**Task to complete:**
Repeat the stretch of entries below from the line with "pink 1x2 brick [278,166,419,285]" through the line with "brown 1x3 brick [312,190,394,279]". Include both ends and add nothing.

**Data for review:**
★ ★ ★ ★ ★
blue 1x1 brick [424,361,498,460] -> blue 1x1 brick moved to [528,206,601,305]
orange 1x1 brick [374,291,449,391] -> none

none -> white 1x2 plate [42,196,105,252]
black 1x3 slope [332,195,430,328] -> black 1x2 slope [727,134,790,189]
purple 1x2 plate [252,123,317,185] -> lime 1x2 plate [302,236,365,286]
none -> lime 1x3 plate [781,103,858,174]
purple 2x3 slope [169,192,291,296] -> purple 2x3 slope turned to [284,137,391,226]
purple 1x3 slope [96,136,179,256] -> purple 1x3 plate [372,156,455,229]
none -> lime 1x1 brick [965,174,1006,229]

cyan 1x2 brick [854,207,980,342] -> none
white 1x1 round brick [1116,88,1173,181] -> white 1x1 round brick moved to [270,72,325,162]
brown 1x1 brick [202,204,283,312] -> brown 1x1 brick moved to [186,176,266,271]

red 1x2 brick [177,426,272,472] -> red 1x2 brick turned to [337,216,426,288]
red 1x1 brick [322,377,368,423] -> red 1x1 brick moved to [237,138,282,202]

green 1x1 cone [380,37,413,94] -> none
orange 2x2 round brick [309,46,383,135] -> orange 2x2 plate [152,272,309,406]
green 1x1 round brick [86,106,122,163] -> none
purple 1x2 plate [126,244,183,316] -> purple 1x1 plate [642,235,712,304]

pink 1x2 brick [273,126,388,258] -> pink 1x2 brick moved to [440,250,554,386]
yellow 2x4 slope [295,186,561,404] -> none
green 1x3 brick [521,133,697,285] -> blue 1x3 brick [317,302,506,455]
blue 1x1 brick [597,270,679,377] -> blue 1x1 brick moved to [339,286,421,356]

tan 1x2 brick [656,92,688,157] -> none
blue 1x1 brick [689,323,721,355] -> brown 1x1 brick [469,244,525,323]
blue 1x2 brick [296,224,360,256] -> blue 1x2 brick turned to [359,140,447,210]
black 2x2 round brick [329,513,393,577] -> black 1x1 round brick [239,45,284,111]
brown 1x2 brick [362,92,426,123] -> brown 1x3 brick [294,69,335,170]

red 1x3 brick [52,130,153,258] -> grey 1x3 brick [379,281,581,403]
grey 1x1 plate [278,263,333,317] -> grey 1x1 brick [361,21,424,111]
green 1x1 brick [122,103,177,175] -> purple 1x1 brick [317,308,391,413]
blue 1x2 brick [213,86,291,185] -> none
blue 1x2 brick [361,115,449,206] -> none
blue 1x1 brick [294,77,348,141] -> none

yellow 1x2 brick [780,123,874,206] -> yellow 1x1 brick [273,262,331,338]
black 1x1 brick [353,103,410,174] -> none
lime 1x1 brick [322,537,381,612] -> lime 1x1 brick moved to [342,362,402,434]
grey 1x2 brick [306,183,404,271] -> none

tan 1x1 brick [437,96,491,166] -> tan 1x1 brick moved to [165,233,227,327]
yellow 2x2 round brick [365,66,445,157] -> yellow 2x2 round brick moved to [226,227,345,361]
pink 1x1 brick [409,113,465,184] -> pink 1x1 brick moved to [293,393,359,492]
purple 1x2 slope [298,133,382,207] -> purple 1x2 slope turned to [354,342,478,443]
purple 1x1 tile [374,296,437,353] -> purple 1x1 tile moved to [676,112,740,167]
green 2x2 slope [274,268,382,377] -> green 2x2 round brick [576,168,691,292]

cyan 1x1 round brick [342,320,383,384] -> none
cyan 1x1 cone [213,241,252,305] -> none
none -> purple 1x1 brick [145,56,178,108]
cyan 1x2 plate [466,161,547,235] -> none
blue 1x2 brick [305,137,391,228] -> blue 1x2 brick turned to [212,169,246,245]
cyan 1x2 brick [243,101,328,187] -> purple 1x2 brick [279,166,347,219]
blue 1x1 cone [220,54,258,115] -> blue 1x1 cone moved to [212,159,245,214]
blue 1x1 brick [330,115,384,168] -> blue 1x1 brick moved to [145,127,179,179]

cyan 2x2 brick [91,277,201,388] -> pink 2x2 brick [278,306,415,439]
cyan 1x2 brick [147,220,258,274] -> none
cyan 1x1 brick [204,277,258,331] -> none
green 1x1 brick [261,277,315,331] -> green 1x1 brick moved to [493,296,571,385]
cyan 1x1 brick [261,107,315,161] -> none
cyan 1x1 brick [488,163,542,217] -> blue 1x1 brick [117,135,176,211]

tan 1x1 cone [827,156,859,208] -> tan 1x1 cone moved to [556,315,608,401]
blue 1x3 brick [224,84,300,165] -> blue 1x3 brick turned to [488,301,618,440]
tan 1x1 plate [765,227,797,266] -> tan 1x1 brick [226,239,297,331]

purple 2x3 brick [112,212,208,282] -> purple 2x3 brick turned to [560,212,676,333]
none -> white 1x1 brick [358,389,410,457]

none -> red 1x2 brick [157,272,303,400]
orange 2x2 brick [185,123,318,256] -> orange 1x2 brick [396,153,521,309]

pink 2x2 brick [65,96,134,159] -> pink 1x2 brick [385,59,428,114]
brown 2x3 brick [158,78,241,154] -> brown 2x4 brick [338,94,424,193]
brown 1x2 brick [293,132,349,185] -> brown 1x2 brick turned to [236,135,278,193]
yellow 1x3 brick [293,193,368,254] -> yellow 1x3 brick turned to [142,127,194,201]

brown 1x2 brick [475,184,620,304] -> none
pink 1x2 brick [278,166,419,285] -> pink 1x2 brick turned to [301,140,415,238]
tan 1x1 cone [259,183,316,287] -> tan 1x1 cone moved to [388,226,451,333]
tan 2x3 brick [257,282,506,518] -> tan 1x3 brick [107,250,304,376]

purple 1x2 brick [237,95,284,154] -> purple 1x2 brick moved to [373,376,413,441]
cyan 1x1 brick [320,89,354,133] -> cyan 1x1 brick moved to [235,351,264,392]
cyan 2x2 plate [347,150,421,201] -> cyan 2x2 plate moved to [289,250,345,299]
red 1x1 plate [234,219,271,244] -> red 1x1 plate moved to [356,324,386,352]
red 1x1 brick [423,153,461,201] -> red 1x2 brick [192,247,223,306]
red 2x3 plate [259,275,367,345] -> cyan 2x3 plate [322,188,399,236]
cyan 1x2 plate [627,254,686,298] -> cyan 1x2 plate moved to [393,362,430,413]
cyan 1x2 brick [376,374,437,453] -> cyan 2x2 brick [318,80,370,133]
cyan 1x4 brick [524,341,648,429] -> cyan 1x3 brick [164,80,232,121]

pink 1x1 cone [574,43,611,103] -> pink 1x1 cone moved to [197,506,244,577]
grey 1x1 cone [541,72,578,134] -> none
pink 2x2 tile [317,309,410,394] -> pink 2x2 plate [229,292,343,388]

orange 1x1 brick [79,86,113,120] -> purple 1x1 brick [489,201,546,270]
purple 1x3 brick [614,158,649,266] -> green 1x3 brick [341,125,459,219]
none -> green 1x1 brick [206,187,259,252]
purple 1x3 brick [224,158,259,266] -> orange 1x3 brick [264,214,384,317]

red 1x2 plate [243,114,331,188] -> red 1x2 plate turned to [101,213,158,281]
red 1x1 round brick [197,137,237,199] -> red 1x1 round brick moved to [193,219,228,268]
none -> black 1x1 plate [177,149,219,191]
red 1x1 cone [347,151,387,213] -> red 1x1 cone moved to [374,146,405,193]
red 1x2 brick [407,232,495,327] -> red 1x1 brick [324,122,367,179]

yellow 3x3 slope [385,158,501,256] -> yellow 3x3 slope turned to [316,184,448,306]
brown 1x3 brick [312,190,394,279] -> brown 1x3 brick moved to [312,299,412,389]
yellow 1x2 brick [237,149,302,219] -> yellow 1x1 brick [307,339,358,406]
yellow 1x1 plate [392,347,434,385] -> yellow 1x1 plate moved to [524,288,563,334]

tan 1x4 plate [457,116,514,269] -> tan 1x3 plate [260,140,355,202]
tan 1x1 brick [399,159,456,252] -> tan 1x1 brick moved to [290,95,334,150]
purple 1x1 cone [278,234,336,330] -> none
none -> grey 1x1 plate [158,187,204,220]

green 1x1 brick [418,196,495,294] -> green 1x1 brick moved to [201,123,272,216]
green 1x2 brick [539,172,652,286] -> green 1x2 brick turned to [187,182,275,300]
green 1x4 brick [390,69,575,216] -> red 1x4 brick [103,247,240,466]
★ ★ ★ ★ ★
**Response to this exercise:**
pink 1x2 brick [278,166,419,285] -> pink 1x2 brick turned to [301,140,415,238]
tan 1x1 cone [259,183,316,287] -> tan 1x1 cone moved to [388,226,451,333]
tan 2x3 brick [257,282,506,518] -> tan 1x3 brick [107,250,304,376]

purple 1x2 brick [237,95,284,154] -> purple 1x2 brick moved to [373,376,413,441]
cyan 1x1 brick [320,89,354,133] -> cyan 1x1 brick moved to [235,351,264,392]
cyan 2x2 plate [347,150,421,201] -> cyan 2x2 plate moved to [289,250,345,299]
red 1x1 plate [234,219,271,244] -> red 1x1 plate moved to [356,324,386,352]
red 1x1 brick [423,153,461,201] -> red 1x2 brick [192,247,223,306]
red 2x3 plate [259,275,367,345] -> cyan 2x3 plate [322,188,399,236]
cyan 1x2 plate [627,254,686,298] -> cyan 1x2 plate moved to [393,362,430,413]
cyan 1x2 brick [376,374,437,453] -> cyan 2x2 brick [318,80,370,133]
cyan 1x4 brick [524,341,648,429] -> cyan 1x3 brick [164,80,232,121]

pink 1x1 cone [574,43,611,103] -> pink 1x1 cone moved to [197,506,244,577]
grey 1x1 cone [541,72,578,134] -> none
pink 2x2 tile [317,309,410,394] -> pink 2x2 plate [229,292,343,388]

orange 1x1 brick [79,86,113,120] -> purple 1x1 brick [489,201,546,270]
purple 1x3 brick [614,158,649,266] -> green 1x3 brick [341,125,459,219]
none -> green 1x1 brick [206,187,259,252]
purple 1x3 brick [224,158,259,266] -> orange 1x3 brick [264,214,384,317]

red 1x2 plate [243,114,331,188] -> red 1x2 plate turned to [101,213,158,281]
red 1x1 round brick [197,137,237,199] -> red 1x1 round brick moved to [193,219,228,268]
none -> black 1x1 plate [177,149,219,191]
red 1x1 cone [347,151,387,213] -> red 1x1 cone moved to [374,146,405,193]
red 1x2 brick [407,232,495,327] -> red 1x1 brick [324,122,367,179]

yellow 3x3 slope [385,158,501,256] -> yellow 3x3 slope turned to [316,184,448,306]
brown 1x3 brick [312,190,394,279] -> brown 1x3 brick moved to [312,299,412,389]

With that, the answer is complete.